* **Data records**:
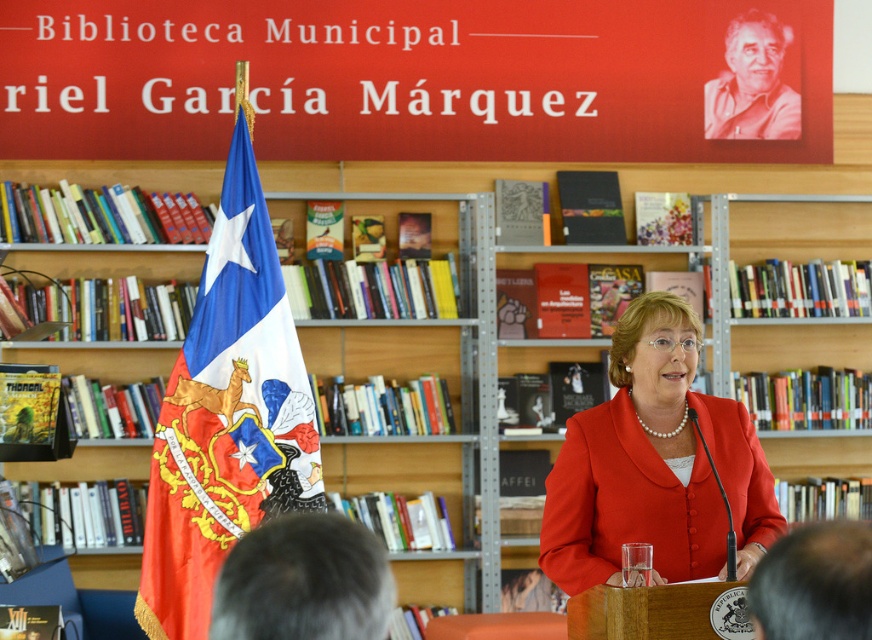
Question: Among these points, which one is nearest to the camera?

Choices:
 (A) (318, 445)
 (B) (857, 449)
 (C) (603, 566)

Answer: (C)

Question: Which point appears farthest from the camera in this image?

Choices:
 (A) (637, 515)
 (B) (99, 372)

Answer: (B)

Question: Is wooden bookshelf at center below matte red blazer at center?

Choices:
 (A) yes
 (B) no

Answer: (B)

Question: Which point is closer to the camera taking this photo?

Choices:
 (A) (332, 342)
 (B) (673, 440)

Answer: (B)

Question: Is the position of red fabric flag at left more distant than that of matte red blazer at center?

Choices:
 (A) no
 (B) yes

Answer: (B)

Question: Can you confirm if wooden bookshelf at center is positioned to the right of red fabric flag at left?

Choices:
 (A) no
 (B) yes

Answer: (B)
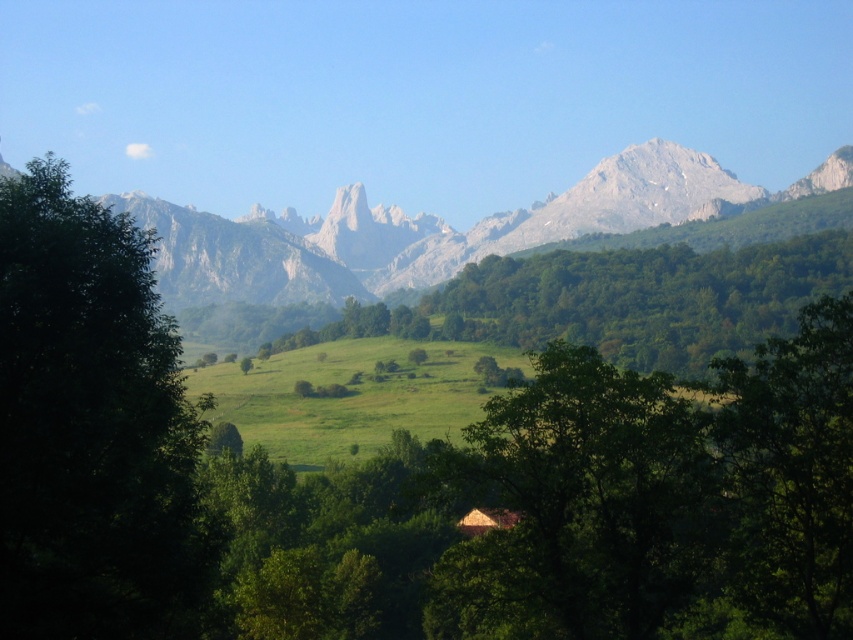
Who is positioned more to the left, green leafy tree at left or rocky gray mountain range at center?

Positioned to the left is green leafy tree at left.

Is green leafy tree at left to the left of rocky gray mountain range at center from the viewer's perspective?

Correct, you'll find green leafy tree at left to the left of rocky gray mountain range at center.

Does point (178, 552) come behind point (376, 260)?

* **Activity**: Can you reproduce word for word the part of the items that opens with the line containing "Is green leafy tree at left to" and runs through the end of the items?

* **Exercise response**:
Is green leafy tree at left to the left of rocky gray mountain range at center from the viewer's perspective?

Correct, you'll find green leafy tree at left to the left of rocky gray mountain range at center.

Does point (178, 552) come behind point (376, 260)?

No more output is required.